What the task asks ::
Look through the data below for the line with "U102: NOT 74HC14" and the line with "R6: 820 (LEDK, W3) -> 470 (LEDK, W3)", then output those two and all lines in between, exactly as written.

(Beginning of Input material)

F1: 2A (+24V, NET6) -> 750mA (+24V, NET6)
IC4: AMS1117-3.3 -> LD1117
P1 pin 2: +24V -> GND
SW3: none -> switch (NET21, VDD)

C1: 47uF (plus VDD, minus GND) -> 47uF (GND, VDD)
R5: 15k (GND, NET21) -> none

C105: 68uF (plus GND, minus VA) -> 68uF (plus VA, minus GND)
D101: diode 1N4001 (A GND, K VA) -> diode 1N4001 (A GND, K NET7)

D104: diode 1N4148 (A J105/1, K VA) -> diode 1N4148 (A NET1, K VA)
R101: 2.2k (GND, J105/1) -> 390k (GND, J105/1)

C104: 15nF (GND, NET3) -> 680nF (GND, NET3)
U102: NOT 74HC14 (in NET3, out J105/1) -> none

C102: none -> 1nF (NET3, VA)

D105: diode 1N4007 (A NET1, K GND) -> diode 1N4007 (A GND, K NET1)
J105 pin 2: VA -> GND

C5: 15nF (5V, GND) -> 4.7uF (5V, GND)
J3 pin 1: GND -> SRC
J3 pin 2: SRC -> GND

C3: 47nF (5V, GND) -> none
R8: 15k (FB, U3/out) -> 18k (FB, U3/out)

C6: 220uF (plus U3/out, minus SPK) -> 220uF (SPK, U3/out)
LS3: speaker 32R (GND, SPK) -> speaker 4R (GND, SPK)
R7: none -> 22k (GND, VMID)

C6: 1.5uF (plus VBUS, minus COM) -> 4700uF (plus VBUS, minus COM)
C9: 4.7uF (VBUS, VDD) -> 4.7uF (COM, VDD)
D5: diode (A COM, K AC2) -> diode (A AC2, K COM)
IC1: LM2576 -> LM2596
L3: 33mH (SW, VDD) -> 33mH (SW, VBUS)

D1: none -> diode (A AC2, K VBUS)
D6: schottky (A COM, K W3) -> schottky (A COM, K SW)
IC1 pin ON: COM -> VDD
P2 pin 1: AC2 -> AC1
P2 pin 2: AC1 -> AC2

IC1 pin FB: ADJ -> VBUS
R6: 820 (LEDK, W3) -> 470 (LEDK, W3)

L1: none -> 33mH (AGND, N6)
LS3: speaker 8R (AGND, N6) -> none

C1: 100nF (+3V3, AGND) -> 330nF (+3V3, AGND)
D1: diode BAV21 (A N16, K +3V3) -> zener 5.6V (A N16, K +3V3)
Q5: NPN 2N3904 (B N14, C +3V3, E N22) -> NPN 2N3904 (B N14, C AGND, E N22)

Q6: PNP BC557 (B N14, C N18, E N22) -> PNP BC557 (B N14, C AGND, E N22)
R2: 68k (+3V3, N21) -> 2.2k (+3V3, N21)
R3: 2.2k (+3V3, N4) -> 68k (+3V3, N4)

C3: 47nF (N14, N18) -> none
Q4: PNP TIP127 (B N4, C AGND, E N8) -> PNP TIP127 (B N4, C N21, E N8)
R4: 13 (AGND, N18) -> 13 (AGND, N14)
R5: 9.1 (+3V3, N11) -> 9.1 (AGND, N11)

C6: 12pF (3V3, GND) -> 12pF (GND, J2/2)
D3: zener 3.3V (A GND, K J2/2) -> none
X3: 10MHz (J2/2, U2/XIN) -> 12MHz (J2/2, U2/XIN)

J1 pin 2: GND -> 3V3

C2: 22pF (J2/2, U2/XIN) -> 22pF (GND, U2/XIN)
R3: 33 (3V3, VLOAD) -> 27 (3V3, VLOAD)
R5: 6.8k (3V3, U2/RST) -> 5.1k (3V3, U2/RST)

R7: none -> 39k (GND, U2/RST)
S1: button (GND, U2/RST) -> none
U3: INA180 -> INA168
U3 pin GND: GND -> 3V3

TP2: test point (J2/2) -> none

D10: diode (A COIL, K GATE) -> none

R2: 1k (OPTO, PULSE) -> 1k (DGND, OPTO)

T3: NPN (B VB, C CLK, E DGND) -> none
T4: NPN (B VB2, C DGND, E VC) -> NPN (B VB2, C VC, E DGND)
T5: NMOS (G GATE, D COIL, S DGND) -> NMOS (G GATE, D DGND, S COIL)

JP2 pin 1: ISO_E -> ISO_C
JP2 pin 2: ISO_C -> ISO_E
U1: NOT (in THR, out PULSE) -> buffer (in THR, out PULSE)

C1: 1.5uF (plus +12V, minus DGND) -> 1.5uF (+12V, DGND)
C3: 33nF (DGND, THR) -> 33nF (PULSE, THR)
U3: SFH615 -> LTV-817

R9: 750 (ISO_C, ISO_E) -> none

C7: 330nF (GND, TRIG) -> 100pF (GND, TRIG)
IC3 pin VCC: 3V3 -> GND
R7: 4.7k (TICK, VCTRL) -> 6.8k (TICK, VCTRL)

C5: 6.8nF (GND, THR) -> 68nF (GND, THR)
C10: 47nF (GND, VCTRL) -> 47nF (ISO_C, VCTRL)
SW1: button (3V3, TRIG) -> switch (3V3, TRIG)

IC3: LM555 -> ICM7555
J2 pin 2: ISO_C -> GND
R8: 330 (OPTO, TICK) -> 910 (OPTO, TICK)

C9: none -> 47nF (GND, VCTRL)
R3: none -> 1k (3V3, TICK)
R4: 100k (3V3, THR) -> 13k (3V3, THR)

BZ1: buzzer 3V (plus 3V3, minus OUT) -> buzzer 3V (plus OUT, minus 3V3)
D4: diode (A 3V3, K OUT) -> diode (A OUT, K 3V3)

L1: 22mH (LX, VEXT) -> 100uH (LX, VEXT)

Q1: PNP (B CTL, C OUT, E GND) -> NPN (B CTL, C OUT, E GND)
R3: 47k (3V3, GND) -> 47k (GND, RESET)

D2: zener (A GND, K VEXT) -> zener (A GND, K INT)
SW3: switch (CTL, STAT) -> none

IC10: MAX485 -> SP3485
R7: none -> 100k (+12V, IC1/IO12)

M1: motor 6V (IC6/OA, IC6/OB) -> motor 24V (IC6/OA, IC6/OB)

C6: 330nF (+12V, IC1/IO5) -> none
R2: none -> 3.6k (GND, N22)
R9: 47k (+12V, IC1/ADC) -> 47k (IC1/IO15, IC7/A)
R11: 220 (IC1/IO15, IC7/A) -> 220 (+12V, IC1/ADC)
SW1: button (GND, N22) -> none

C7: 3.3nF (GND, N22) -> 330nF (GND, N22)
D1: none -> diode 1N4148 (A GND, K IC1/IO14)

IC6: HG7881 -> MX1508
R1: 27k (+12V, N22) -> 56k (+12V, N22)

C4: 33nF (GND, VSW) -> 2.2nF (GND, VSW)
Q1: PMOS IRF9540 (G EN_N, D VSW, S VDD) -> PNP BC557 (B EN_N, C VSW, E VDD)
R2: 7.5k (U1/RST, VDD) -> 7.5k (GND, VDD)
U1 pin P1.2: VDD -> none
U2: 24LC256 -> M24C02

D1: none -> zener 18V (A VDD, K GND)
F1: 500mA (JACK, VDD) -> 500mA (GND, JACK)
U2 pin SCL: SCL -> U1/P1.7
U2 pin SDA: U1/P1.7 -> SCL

(End of Input material)

Solved exercise ::
U102: NOT 74HC14 (in NET3, out J105/1) -> none

C102: none -> 1nF (NET3, VA)

D105: diode 1N4007 (A NET1, K GND) -> diode 1N4007 (A GND, K NET1)
J105 pin 2: VA -> GND

C5: 15nF (5V, GND) -> 4.7uF (5V, GND)
J3 pin 1: GND -> SRC
J3 pin 2: SRC -> GND

C3: 47nF (5V, GND) -> none
R8: 15k (FB, U3/out) -> 18k (FB, U3/out)

C6: 220uF (plus U3/out, minus SPK) -> 220uF (SPK, U3/out)
LS3: speaker 32R (GND, SPK) -> speaker 4R (GND, SPK)
R7: none -> 22k (GND, VMID)

C6: 1.5uF (plus VBUS, minus COM) -> 4700uF (plus VBUS, minus COM)
C9: 4.7uF (VBUS, VDD) -> 4.7uF (COM, VDD)
D5: diode (A COM, K AC2) -> diode (A AC2, K COM)
IC1: LM2576 -> LM2596
L3: 33mH (SW, VDD) -> 33mH (SW, VBUS)

D1: none -> diode (A AC2, K VBUS)
D6: schottky (A COM, K W3) -> schottky (A COM, K SW)
IC1 pin ON: COM -> VDD
P2 pin 1: AC2 -> AC1
P2 pin 2: AC1 -> AC2

IC1 pin FB: ADJ -> VBUS
R6: 820 (LEDK, W3) -> 470 (LEDK, W3)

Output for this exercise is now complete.